## Task objective
Reproduce the closing run of lines below verbatim, from the line that contains "U5 pin RCLK: N7 -> N27" up to and including the final line.

Change detection outputs
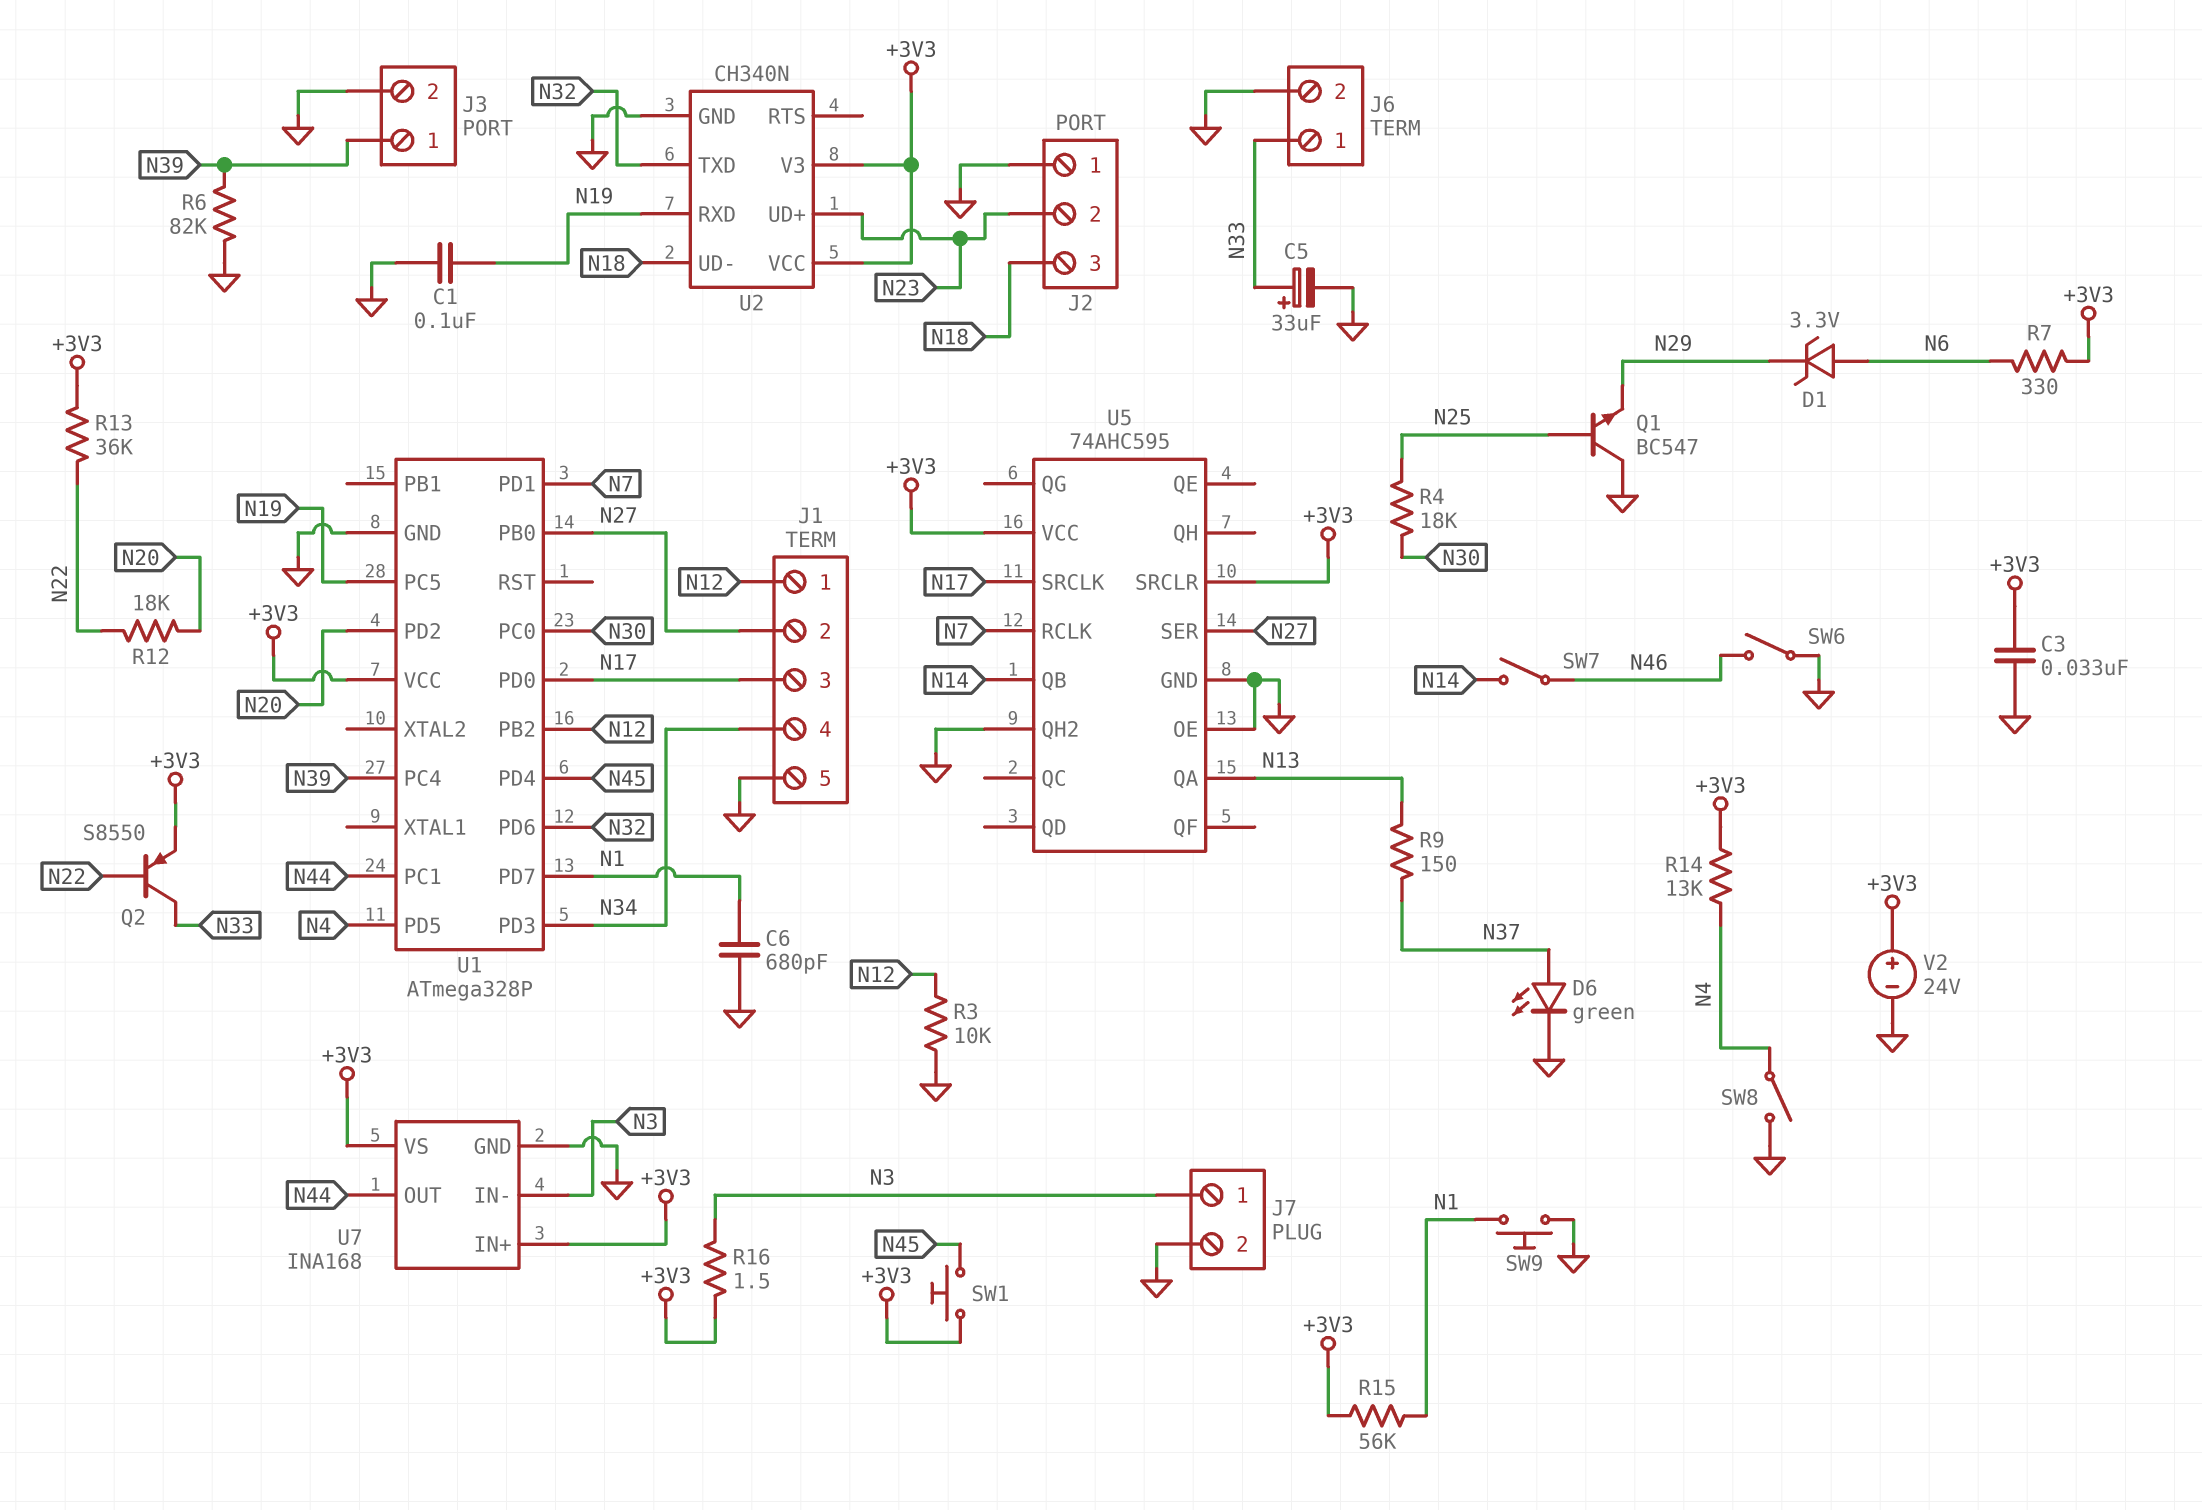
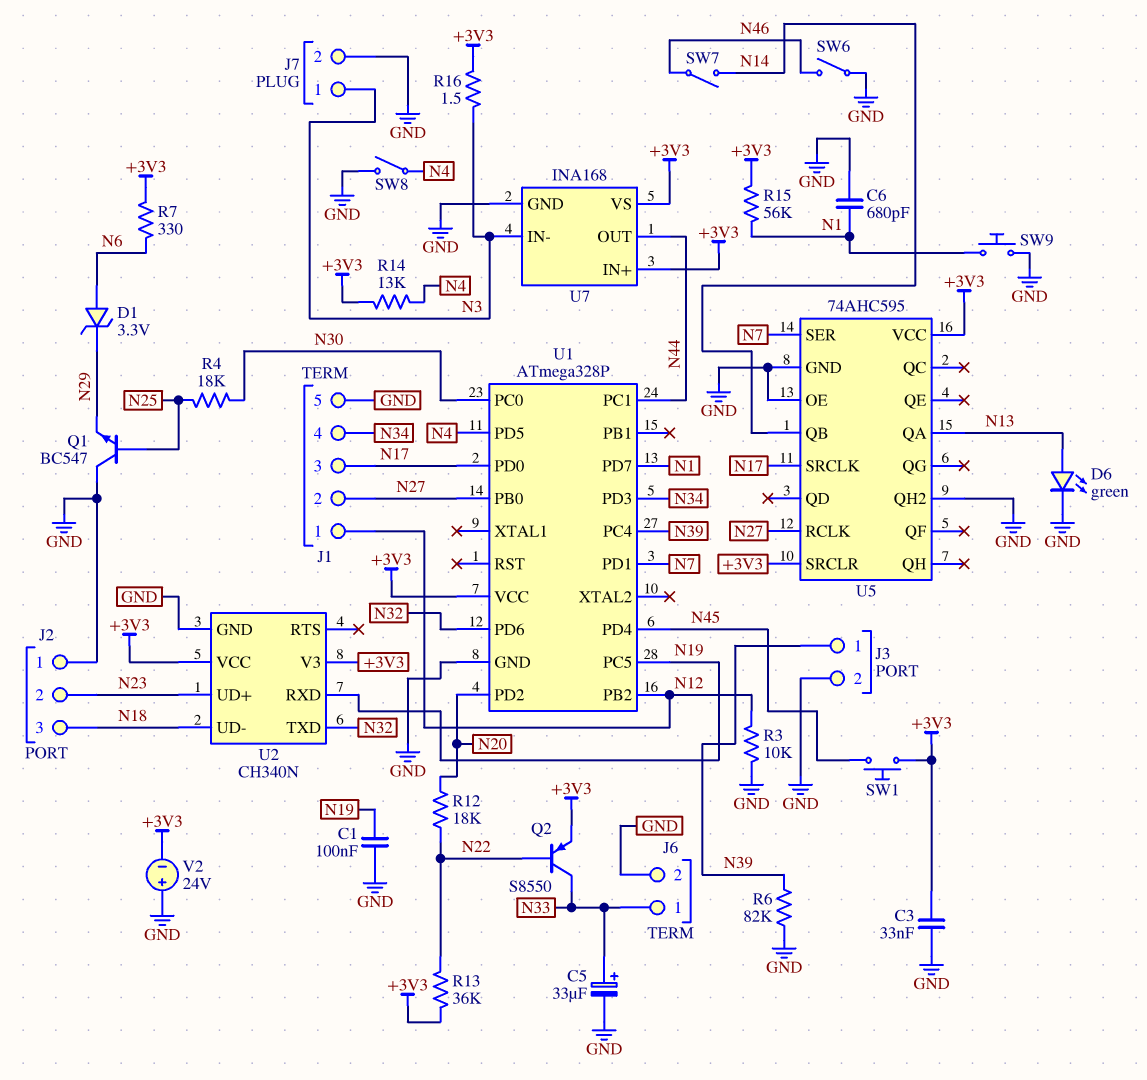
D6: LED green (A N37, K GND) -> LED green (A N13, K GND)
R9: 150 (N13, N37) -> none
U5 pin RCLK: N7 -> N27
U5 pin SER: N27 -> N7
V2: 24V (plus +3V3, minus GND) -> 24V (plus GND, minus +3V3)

## Task answer
U5 pin RCLK: N7 -> N27
U5 pin SER: N27 -> N7
V2: 24V (plus +3V3, minus GND) -> 24V (plus GND, minus +3V3)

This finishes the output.